*** Opening Input data ***
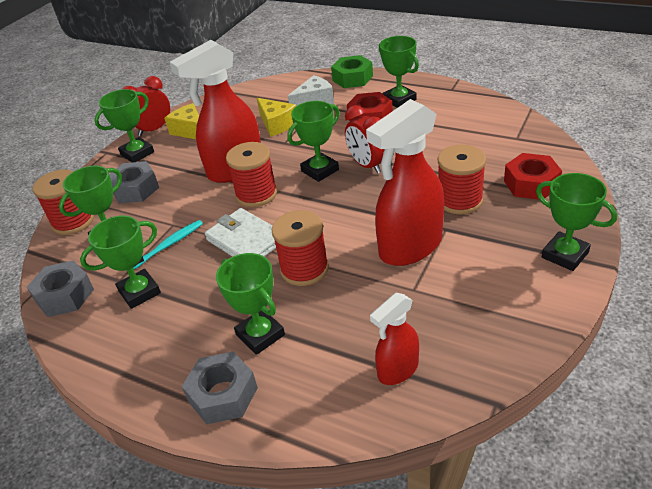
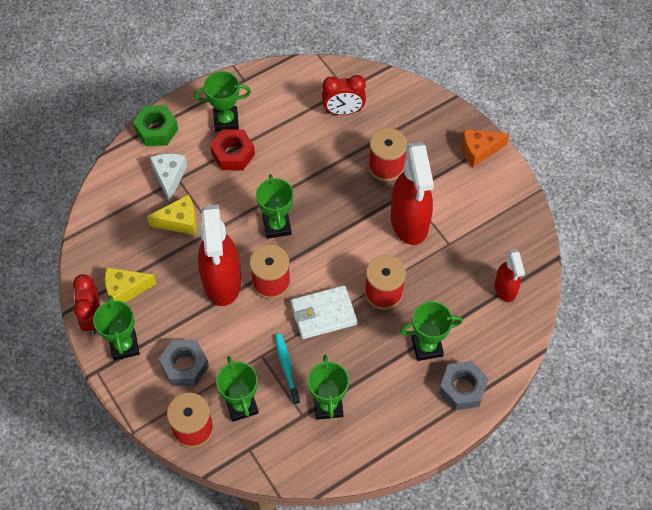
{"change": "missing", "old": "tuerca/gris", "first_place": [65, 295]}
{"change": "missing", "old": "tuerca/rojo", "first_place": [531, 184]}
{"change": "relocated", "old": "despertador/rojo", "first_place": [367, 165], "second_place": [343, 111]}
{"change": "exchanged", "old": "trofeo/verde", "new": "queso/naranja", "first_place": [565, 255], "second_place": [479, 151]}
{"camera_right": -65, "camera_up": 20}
*** Closing Input data ***
== The problem ==
Whenever "tuerca" occurs in a line above, copy that line.

== Exercise answer ==
{"change": "missing", "old": "tuerca/gris", "first_place": [65, 295]}
{"change": "missing", "old": "tuerca/rojo", "first_place": [531, 184]}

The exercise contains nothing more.